[Difference listings]

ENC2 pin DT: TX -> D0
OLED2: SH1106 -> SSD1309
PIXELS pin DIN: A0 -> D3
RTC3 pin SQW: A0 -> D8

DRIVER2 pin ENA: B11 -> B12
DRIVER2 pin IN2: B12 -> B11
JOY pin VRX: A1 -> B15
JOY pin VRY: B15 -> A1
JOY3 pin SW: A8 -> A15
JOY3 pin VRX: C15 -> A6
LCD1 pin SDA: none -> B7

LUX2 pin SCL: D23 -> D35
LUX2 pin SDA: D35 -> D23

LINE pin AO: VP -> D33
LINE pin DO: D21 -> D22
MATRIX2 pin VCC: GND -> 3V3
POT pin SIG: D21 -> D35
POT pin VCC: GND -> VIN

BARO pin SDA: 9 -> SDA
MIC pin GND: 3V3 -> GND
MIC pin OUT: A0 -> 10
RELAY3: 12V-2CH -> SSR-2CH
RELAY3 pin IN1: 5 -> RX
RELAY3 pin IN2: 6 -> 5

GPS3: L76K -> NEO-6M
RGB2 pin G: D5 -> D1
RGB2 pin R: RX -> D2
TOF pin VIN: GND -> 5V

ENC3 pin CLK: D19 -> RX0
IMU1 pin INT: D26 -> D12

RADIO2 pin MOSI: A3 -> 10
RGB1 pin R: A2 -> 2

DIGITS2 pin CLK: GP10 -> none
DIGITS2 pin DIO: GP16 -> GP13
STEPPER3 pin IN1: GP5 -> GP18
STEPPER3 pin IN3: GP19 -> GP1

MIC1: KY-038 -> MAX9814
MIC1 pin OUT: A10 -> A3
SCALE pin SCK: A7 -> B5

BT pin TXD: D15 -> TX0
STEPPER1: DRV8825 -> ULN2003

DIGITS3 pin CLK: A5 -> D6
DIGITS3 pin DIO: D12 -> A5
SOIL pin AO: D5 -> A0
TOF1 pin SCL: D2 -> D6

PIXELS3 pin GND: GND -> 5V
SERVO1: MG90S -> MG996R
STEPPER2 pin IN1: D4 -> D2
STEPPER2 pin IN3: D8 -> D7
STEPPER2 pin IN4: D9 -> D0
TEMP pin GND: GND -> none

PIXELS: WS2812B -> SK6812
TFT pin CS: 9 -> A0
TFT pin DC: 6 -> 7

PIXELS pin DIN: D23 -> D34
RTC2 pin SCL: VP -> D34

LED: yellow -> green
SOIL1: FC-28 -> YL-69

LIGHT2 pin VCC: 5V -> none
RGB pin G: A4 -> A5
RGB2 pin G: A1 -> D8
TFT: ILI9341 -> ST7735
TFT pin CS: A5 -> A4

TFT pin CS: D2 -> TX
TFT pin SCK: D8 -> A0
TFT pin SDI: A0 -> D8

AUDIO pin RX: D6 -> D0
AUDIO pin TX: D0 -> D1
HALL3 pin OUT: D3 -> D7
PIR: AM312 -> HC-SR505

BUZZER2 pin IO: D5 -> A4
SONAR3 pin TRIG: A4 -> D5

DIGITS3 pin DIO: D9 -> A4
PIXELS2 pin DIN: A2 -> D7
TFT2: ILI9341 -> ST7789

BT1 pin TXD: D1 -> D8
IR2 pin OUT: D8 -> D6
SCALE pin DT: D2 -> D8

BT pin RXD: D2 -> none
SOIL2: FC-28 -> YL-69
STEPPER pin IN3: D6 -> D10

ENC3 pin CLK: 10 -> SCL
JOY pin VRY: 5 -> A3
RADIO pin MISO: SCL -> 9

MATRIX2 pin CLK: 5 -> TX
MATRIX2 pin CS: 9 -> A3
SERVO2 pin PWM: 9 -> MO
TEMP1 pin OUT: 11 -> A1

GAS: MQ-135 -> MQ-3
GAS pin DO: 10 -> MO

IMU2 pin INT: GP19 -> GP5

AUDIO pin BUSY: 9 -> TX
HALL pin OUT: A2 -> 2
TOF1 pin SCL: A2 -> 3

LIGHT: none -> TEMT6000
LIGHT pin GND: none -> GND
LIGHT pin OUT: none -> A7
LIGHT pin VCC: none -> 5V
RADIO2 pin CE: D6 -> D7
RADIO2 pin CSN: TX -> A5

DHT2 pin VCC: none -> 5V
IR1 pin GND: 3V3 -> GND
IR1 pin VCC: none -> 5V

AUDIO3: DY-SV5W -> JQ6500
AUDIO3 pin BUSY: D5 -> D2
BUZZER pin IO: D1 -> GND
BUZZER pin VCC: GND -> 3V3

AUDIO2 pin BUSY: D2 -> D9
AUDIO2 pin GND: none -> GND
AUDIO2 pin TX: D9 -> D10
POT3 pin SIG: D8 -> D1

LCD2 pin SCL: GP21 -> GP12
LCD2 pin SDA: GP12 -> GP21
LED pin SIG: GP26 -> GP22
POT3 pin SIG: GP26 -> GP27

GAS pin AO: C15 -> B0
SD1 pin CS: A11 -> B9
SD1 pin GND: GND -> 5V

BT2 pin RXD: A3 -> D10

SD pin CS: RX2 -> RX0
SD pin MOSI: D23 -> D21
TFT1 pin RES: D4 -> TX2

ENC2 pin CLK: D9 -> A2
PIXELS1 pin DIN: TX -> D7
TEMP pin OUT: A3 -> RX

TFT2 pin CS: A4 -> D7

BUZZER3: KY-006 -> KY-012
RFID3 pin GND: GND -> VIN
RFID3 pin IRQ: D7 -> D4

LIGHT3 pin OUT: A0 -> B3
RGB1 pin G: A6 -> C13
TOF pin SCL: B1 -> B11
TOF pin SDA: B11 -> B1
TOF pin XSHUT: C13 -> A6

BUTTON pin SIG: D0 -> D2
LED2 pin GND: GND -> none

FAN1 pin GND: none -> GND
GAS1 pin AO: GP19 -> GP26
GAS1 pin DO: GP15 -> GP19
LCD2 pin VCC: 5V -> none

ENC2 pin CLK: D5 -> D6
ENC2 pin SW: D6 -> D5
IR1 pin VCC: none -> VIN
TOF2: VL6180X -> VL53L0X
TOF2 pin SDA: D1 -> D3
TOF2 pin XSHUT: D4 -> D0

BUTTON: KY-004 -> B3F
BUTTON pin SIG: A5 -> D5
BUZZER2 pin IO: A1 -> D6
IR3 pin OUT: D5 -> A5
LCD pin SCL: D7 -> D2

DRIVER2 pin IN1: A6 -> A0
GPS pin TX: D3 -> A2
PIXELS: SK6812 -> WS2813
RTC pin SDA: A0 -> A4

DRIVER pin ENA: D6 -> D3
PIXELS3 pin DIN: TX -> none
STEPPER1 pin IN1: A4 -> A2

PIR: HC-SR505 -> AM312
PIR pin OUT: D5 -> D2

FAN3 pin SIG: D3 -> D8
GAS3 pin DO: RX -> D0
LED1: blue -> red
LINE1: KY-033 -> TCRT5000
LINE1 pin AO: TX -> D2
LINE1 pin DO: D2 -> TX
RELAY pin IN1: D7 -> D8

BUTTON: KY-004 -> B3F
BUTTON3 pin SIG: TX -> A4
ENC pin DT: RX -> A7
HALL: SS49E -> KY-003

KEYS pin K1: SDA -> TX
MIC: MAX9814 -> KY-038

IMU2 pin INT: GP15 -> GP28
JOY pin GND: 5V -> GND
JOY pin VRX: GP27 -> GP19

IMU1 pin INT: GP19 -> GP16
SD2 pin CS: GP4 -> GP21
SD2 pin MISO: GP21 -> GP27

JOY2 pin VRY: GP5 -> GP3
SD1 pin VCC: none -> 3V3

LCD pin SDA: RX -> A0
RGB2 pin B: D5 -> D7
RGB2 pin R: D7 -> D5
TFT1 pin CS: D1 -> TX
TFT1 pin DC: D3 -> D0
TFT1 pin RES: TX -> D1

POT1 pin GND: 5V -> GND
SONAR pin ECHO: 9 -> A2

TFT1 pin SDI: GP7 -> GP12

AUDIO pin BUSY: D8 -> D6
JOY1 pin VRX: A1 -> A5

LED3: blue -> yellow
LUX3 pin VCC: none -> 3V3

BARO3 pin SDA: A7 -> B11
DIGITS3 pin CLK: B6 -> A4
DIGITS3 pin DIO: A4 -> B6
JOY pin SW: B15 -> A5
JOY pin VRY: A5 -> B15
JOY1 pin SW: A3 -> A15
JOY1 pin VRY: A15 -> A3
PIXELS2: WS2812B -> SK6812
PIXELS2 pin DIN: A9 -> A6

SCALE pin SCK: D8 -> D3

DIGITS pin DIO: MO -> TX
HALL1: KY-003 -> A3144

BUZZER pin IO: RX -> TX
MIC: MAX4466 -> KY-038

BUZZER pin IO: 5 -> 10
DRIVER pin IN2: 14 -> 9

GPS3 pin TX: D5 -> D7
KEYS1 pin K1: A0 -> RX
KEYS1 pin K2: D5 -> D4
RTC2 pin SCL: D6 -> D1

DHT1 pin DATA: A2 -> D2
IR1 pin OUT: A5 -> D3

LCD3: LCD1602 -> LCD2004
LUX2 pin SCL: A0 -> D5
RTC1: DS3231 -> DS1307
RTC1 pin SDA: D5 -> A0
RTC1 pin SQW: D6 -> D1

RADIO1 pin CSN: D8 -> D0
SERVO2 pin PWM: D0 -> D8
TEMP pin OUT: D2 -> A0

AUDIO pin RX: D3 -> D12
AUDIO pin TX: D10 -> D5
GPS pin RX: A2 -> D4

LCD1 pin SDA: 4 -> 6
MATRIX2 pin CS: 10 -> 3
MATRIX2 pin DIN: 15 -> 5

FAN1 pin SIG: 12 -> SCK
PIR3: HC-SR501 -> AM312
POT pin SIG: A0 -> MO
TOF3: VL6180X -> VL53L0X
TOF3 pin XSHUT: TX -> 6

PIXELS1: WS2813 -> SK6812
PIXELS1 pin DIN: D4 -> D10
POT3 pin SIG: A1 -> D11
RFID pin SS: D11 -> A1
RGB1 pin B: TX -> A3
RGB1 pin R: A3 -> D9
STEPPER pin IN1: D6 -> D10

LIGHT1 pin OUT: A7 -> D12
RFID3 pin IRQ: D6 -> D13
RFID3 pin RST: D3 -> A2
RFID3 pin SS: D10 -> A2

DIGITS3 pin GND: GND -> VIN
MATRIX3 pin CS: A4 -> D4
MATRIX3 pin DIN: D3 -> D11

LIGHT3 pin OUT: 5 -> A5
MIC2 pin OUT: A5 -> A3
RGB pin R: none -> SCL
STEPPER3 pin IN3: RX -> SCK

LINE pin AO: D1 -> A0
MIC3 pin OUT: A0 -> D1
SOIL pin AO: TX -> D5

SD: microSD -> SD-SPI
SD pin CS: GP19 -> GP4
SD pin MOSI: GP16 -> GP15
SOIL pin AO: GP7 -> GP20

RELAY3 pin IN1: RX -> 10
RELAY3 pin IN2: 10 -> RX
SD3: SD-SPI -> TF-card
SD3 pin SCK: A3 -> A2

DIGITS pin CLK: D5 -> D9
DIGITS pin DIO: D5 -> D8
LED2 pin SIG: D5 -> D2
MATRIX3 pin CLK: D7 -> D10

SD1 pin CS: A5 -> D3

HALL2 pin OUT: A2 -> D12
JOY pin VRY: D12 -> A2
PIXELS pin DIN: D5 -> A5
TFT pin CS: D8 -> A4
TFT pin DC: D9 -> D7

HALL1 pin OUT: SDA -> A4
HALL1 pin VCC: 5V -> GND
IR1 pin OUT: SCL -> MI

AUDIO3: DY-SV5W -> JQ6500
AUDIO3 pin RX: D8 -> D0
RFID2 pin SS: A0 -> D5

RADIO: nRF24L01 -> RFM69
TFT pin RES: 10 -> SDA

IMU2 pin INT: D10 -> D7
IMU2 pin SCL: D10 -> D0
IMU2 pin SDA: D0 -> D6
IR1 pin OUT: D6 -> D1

## BRIEF:
The line with "LINE pin AO: D1 -> A0" through the last line of the entries above: output exactly those lines and nothing else.

## ANSWER TO THE PROBLEM:
LINE pin AO: D1 -> A0
MIC3 pin OUT: A0 -> D1
SOIL pin AO: TX -> D5

SD: microSD -> SD-SPI
SD pin CS: GP19 -> GP4
SD pin MOSI: GP16 -> GP15
SOIL pin AO: GP7 -> GP20

RELAY3 pin IN1: RX -> 10
RELAY3 pin IN2: 10 -> RX
SD3: SD-SPI -> TF-card
SD3 pin SCK: A3 -> A2

DIGITS pin CLK: D5 -> D9
DIGITS pin DIO: D5 -> D8
LED2 pin SIG: D5 -> D2
MATRIX3 pin CLK: D7 -> D10

SD1 pin CS: A5 -> D3

HALL2 pin OUT: A2 -> D12
JOY pin VRY: D12 -> A2
PIXELS pin DIN: D5 -> A5
TFT pin CS: D8 -> A4
TFT pin DC: D9 -> D7

HALL1 pin OUT: SDA -> A4
HALL1 pin VCC: 5V -> GND
IR1 pin OUT: SCL -> MI

AUDIO3: DY-SV5W -> JQ6500
AUDIO3 pin RX: D8 -> D0
RFID2 pin SS: A0 -> D5

RADIO: nRF24L01 -> RFM69
TFT pin RES: 10 -> SDA

IMU2 pin INT: D10 -> D7
IMU2 pin SCL: D10 -> D0
IMU2 pin SDA: D0 -> D6
IR1 pin OUT: D6 -> D1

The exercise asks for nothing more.